══ Record set

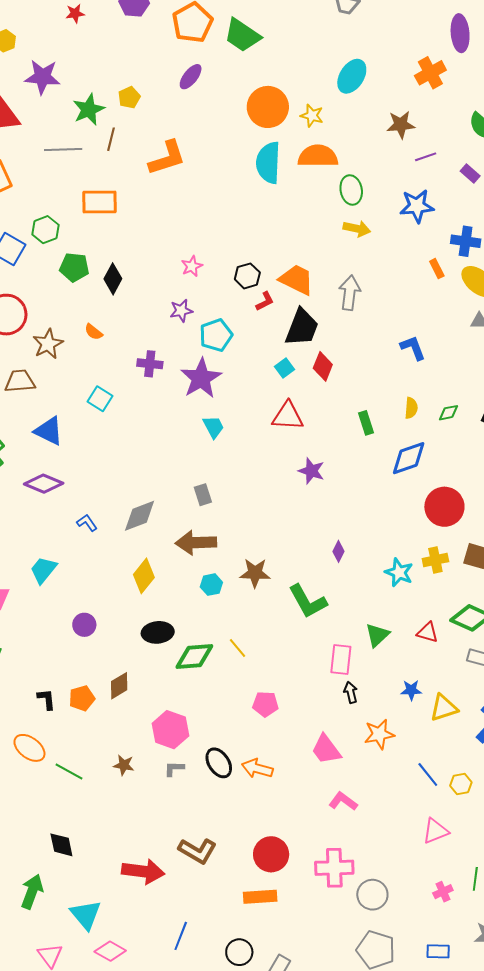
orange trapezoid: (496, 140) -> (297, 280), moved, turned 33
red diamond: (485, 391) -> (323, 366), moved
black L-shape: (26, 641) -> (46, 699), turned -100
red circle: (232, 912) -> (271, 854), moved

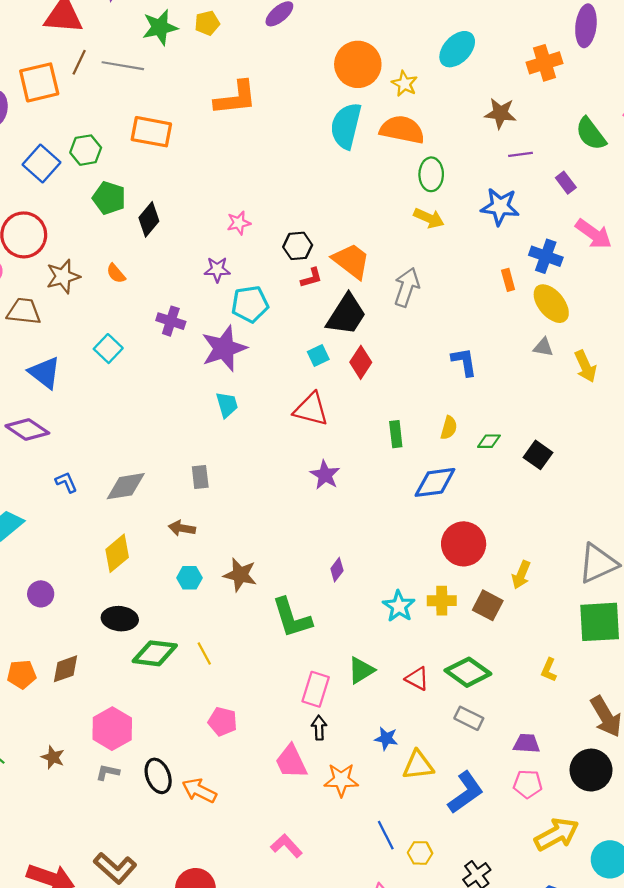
brown line: (111, 139) -> (79, 62), moved
brown arrow: (196, 543) -> (182, 528), size x0.6
pink trapezoid: (326, 749) -> (291, 762), moved

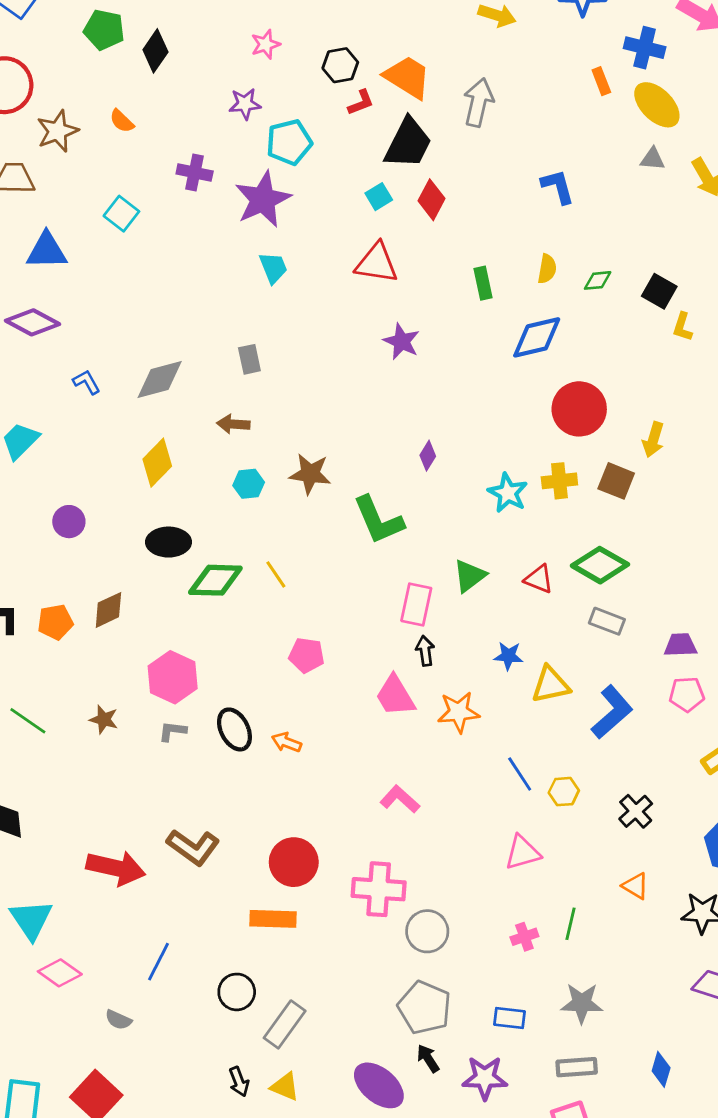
blue triangle: (45, 373) -> (47, 251), turned -33
yellow L-shape: (549, 670) -> (683, 327), moved
orange arrow: (199, 791) -> (287, 742), size x0.7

════

Task item
Excluding all pictures, output exactly the lines from the line containing "brown arrow: (196, 543)" through the last line of the entries above.

Answer space
brown arrow: (196, 543) -> (182, 528), size x0.6
pink trapezoid: (326, 749) -> (291, 762), moved

blue triangle: (45, 373) -> (47, 251), turned -33
yellow L-shape: (549, 670) -> (683, 327), moved
orange arrow: (199, 791) -> (287, 742), size x0.7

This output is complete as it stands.